---- Material shown
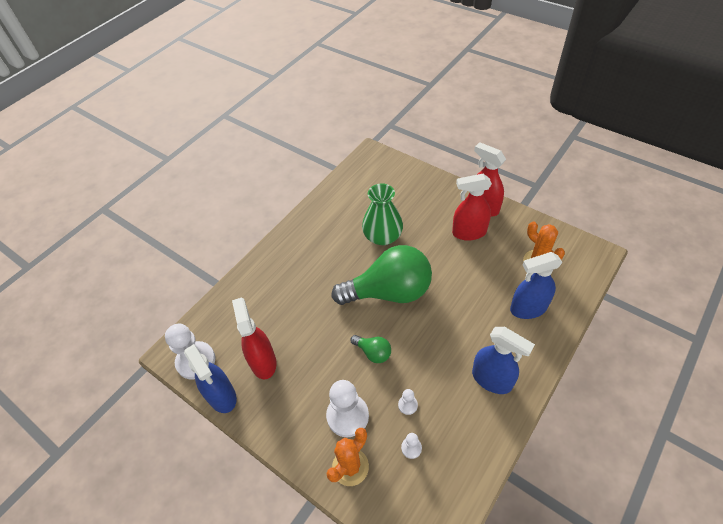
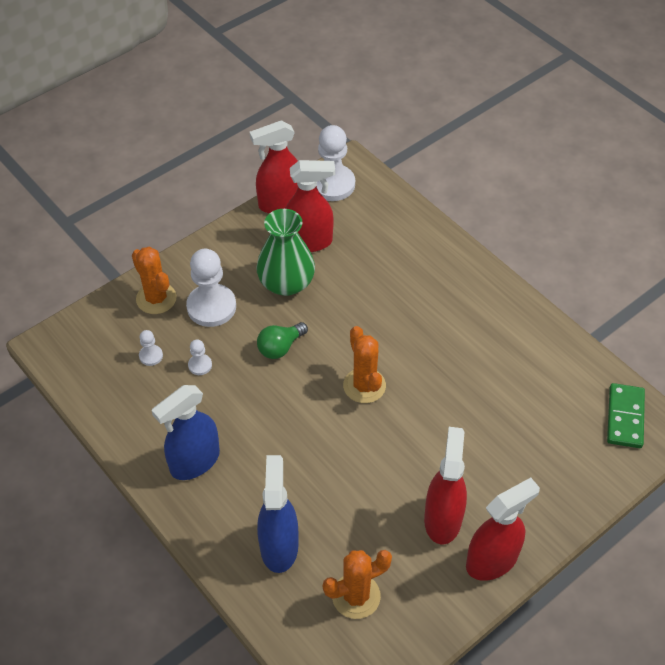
camera: 100 degrees right, 0 degrees up
(222, 396) = (280, 203): blue spray bottle -> red spray bottle
(368, 167) = (625, 417): none -> green domino
(382, 236) = (466, 401): green vase -> green vase (286, 283)
(389, 292) = (364, 386): green light bulb -> orange cactus

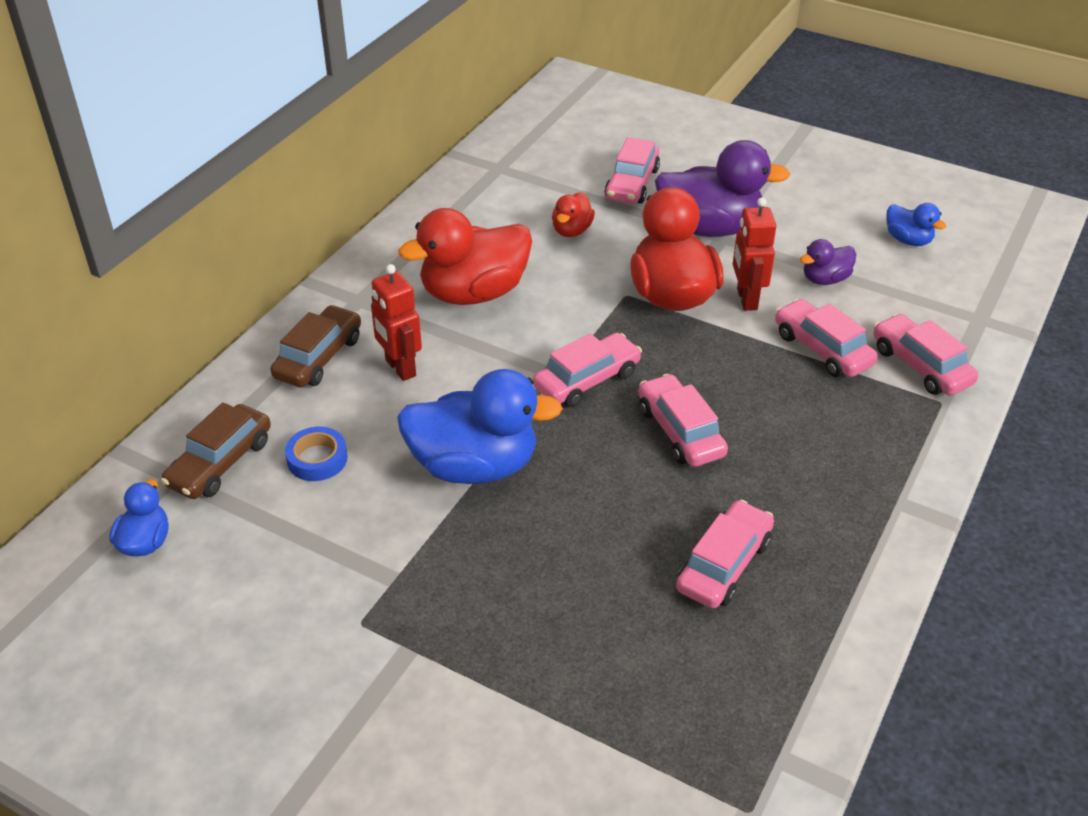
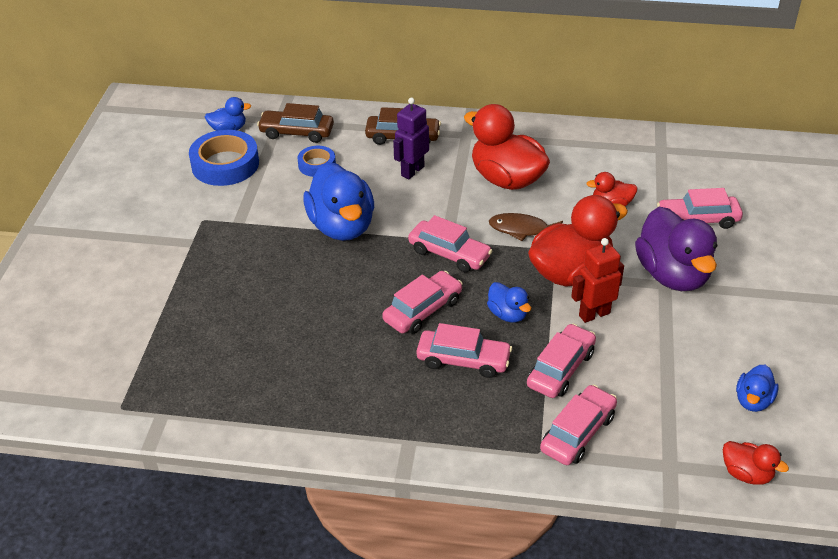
camera: 70 degrees right, 0 degrees up
(236, 565) = (225, 164): none -> blue tape
(400, 368) = (412, 171): red robot -> purple robot
(575, 308) = (522, 229): none -> brown fish
(718, 363) = (507, 314): none -> blue duck
(724, 565) = (307, 358): pink car -> pink car (463, 360)
(825, 279) = (654, 355): purple duck -> none
(1000, 276) = (746, 474): none -> red duck

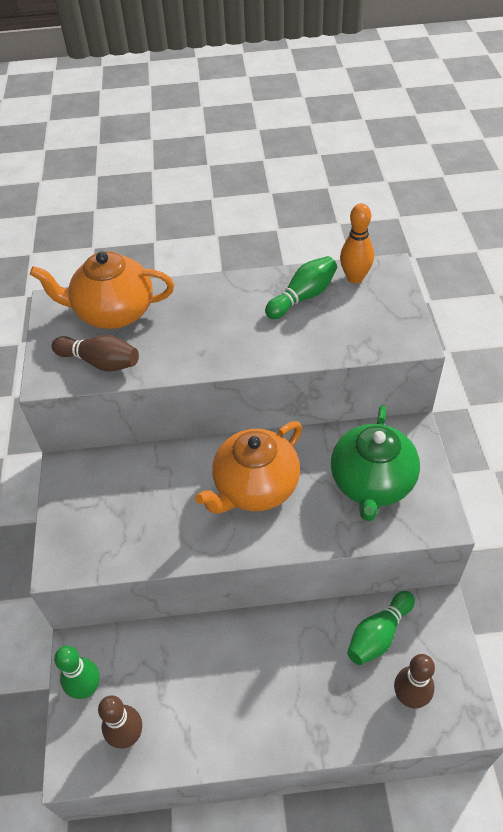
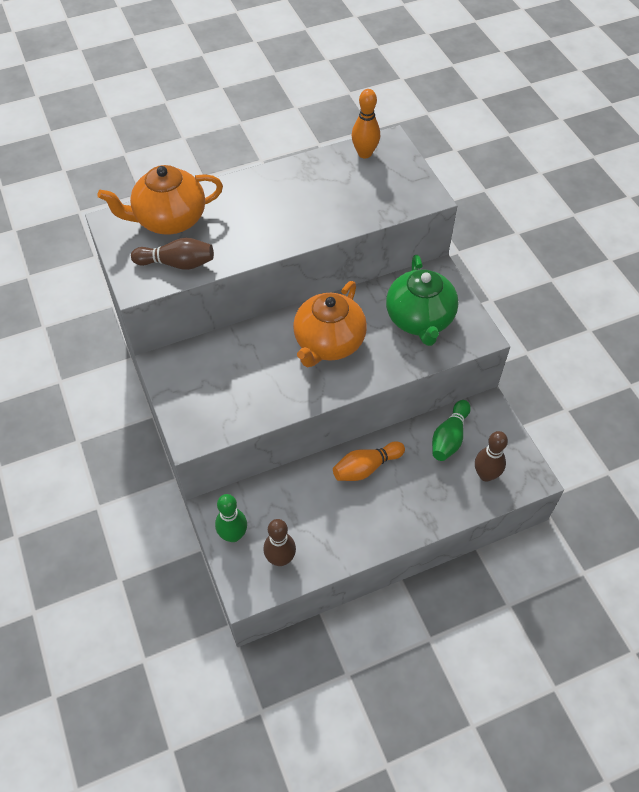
camera: 20 degrees left, 5 degrees up
(266, 646) = (366, 467): none -> orange bowling pin
(303, 297) = (328, 177): green bowling pin -> none

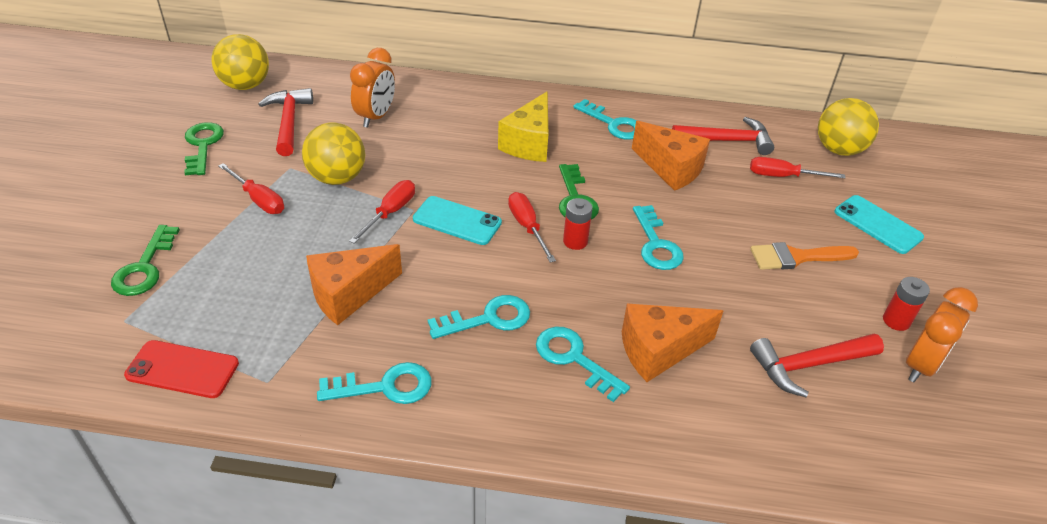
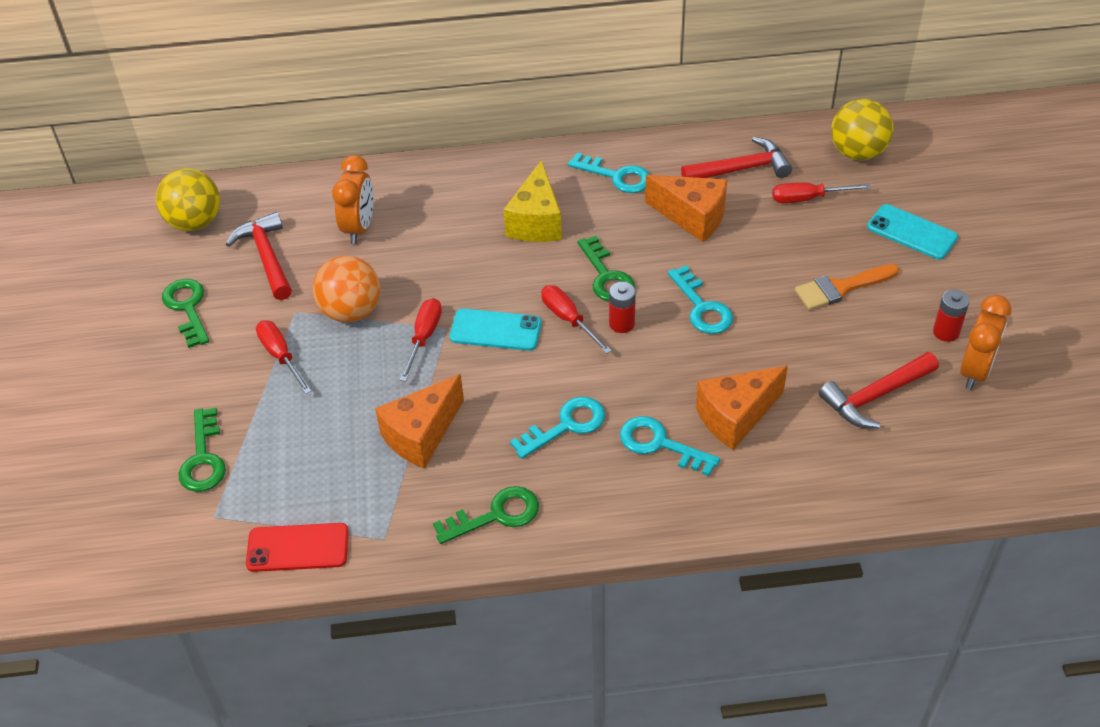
camera: 10 degrees left, 5 degrees up
(258, 199) = (281, 356): red screwdriver -> red screwdriver turned 150 degrees counterclockwise
(337, 178) = (351, 311): yellow ball -> orange ball
(385, 387) = (496, 515): turquoise key -> green key

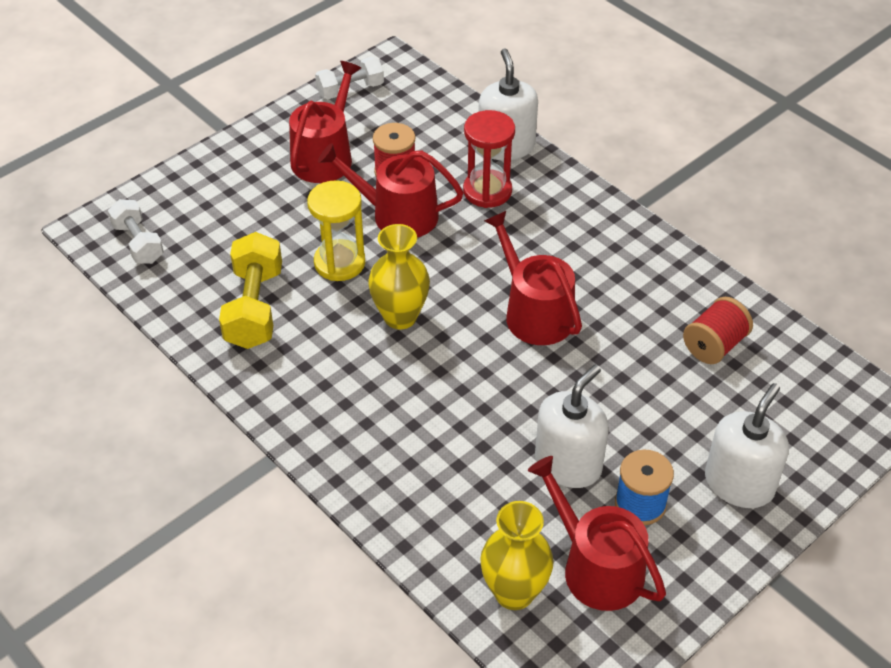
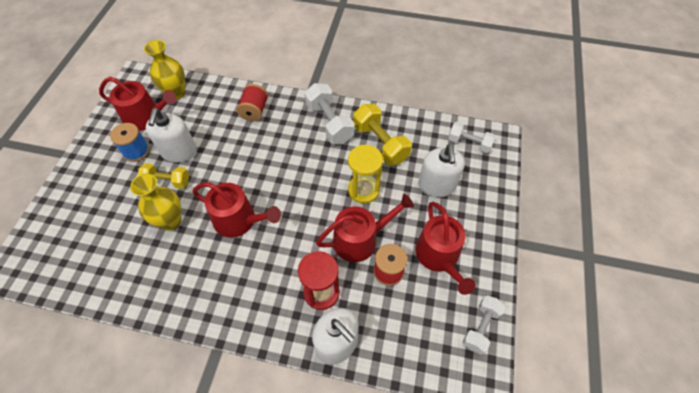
camera: 145 degrees right, 10 degrees up
(296, 379) = (329, 123): none -> white dumbbell
(400, 317) = (307, 178): yellow vase -> yellow vase (171, 221)
(610, 422) = (167, 181): none -> yellow dumbbell
(714, 345) = (125, 257): red spool -> red spool (254, 111)
(739, 484) = (89, 184): white soap dispenser -> white soap dispenser (437, 185)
--------
Exercise description: Each line from the one containing "(337, 178) = (351, 311): yellow" through the last line of the listing is to be given again exactly, with no pictures and no other lines.

Response below:
(337, 178) = (351, 311): yellow ball -> orange ball
(385, 387) = (496, 515): turquoise key -> green key

camera: 145 degrees right, 10 degrees up
(296, 379) = (329, 123): none -> white dumbbell
(400, 317) = (307, 178): yellow vase -> yellow vase (171, 221)
(610, 422) = (167, 181): none -> yellow dumbbell
(714, 345) = (125, 257): red spool -> red spool (254, 111)
(739, 484) = (89, 184): white soap dispenser -> white soap dispenser (437, 185)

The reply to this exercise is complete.